## EXCERPTED DATA
※ ※ ※

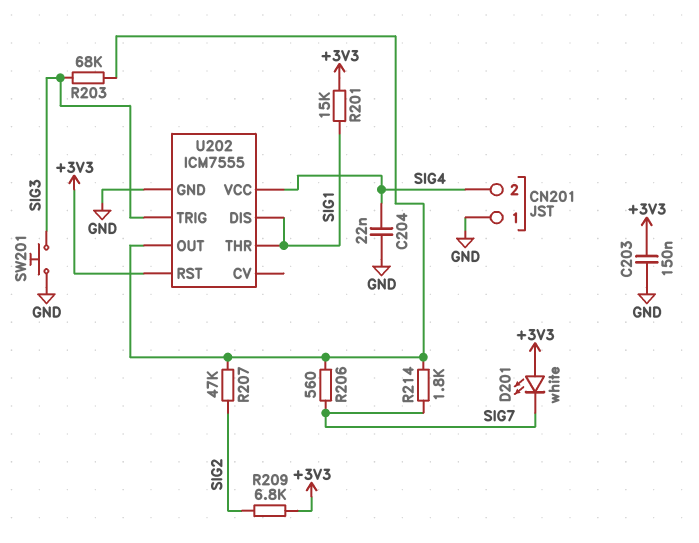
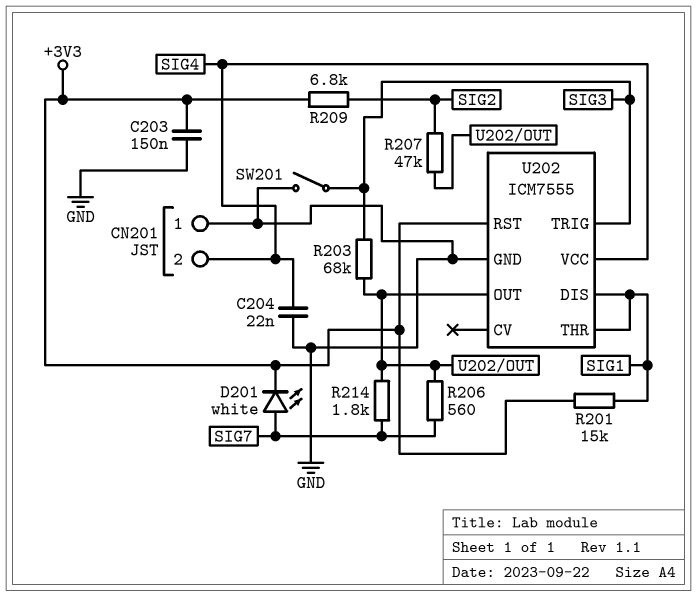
D201: LED white (A +3V3, K SIG7) -> LED white (A SIG7, K +3V3)
SW201: button (GND, SIG3) -> switch (GND, SIG3)

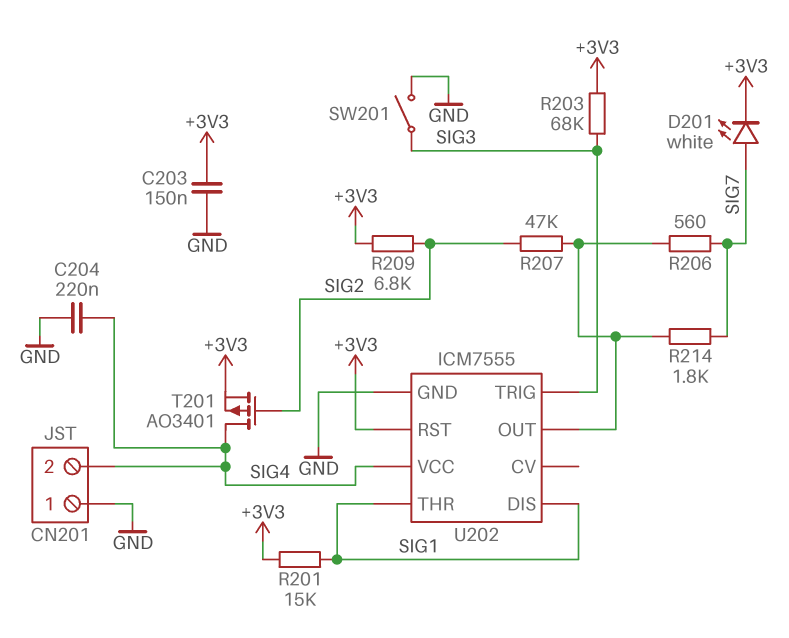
C204: 22nF (GND, SIG4) -> 220nF (GND, SIG4)
R203: 68k (SIG3, U202/OUT) -> 68k (+3V3, SIG3)
T201: none -> PMOS AO3401 (G SIG2, D SIG4, S +3V3)

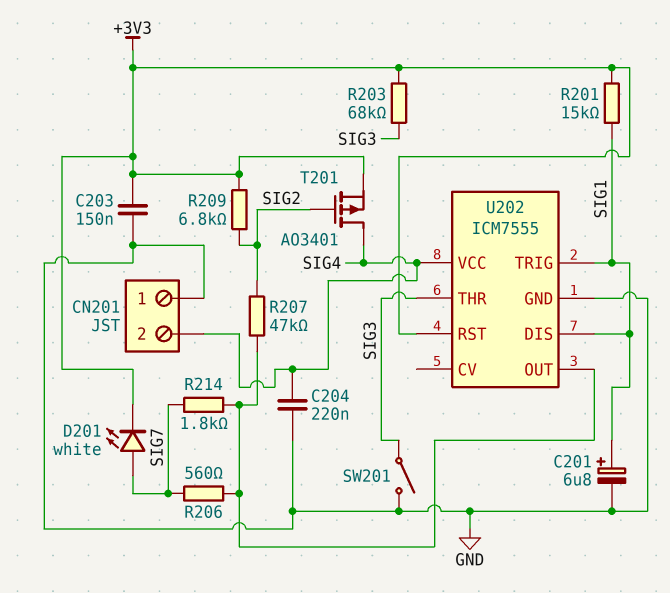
C201: none -> 6.8uF (plus SIG1, minus GND)
U202 pin THR: SIG1 -> SIG3
U202 pin TRIG: SIG3 -> SIG1

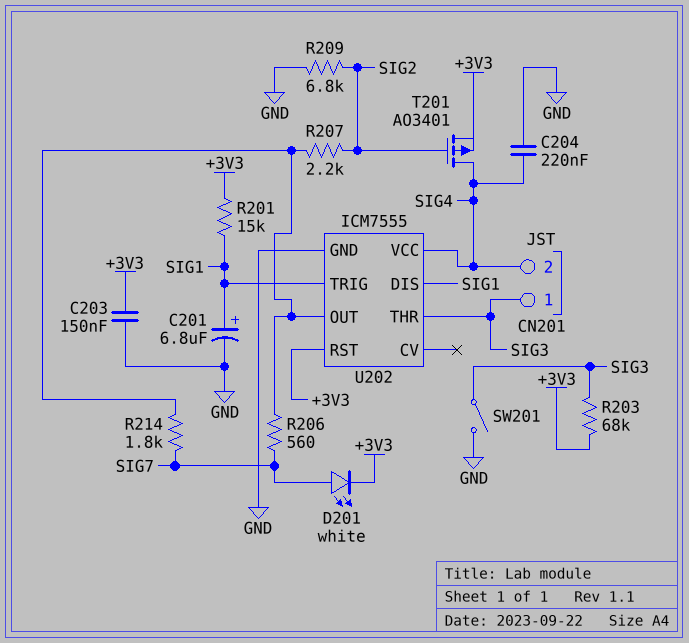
CN201 pin 1: GND -> SIG3
R207: 47k (SIG2, U202/OUT) -> 2.2k (SIG2, U202/OUT)
R209: 6.8k (+3V3, SIG2) -> 6.8k (GND, SIG2)

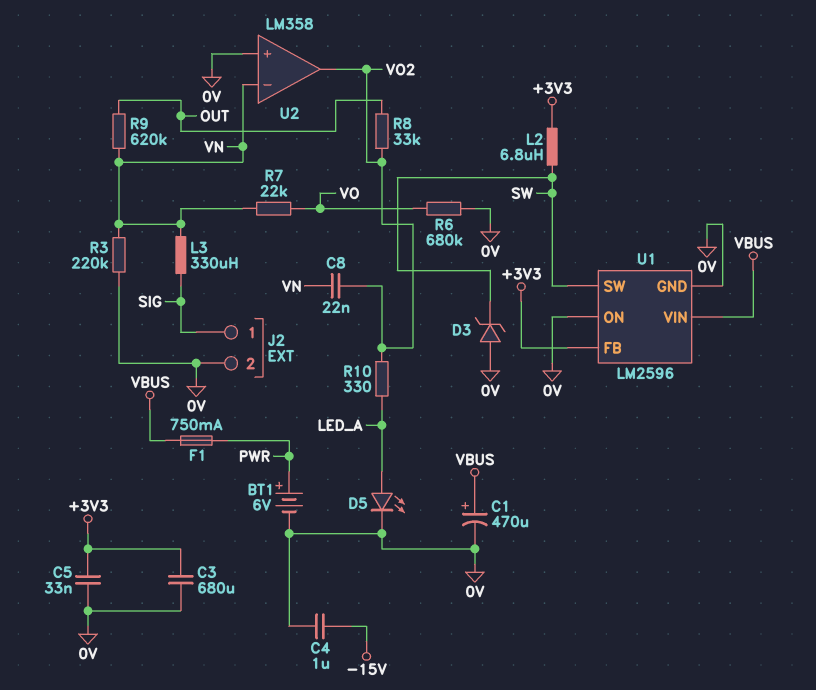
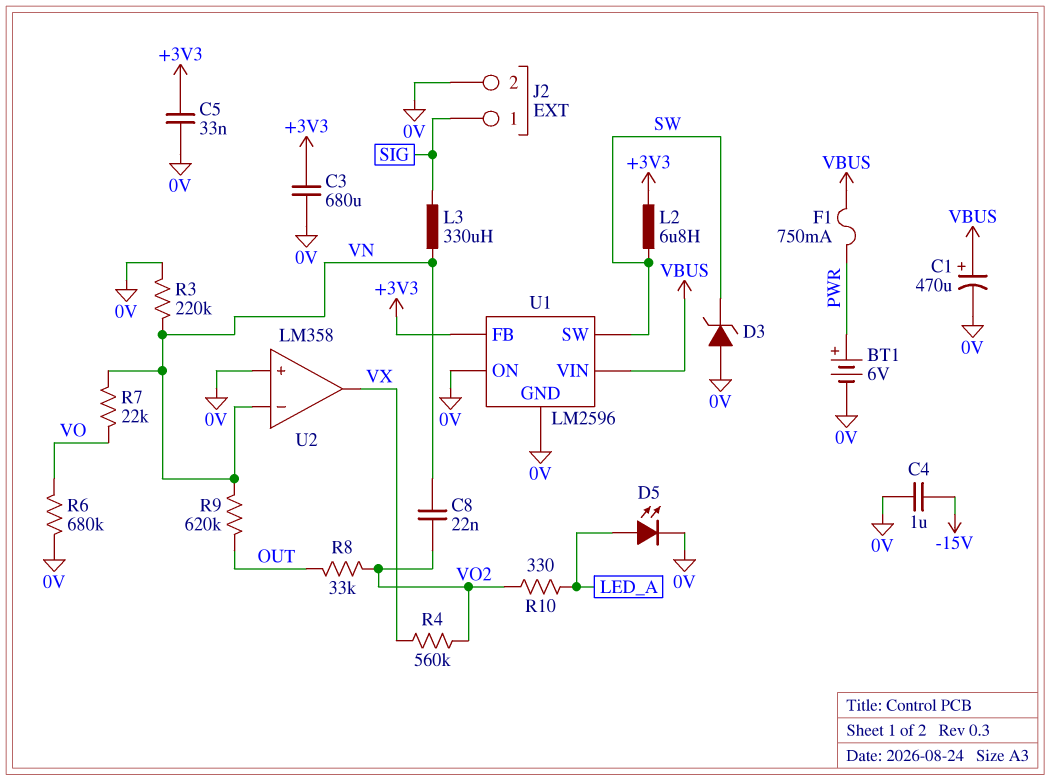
R4: none -> 560k (VO2, VX)
U2 pin out: VO2 -> VX

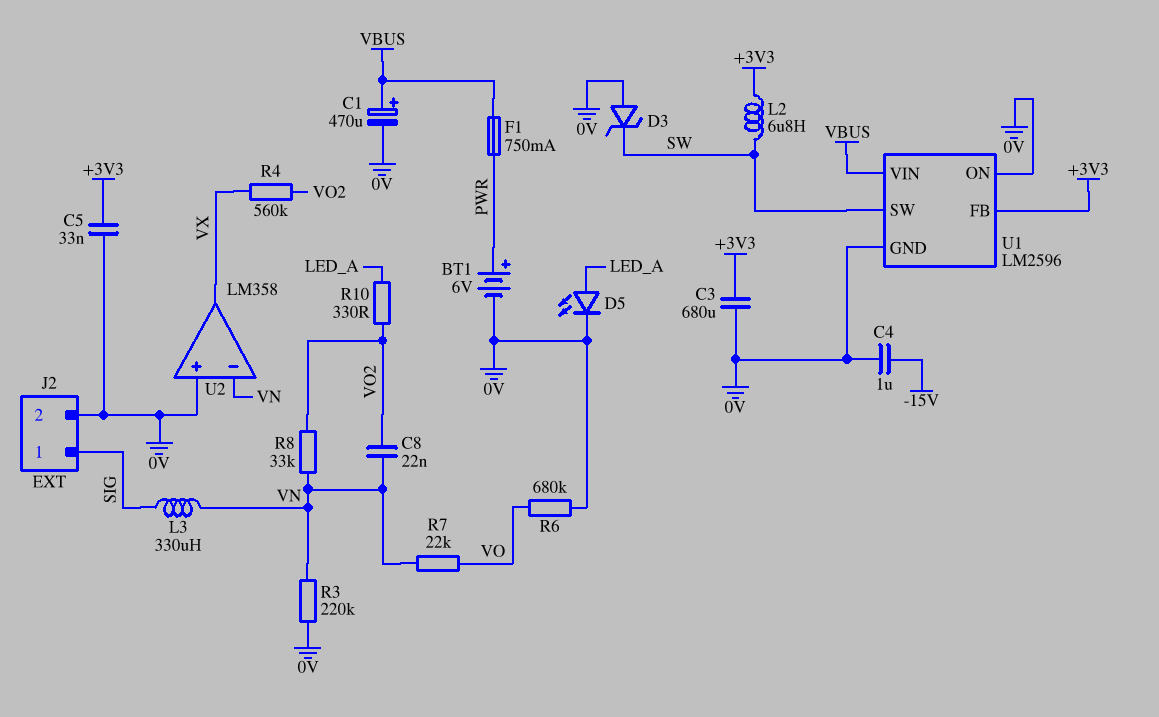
R8: 33k (OUT, VO2) -> 33k (VN, VO2)
R9: 620k (OUT, VN) -> none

※ ※ ※

## REQUIREMENT
Find the lines above holding the word "none" and show them.

## RESULT OF THE EXERCISE
T201: none -> PMOS AO3401 (G SIG2, D SIG4, S +3V3)
C201: none -> 6.8uF (plus SIG1, minus GND)
R4: none -> 560k (VO2, VX)
R9: 620k (OUT, VN) -> none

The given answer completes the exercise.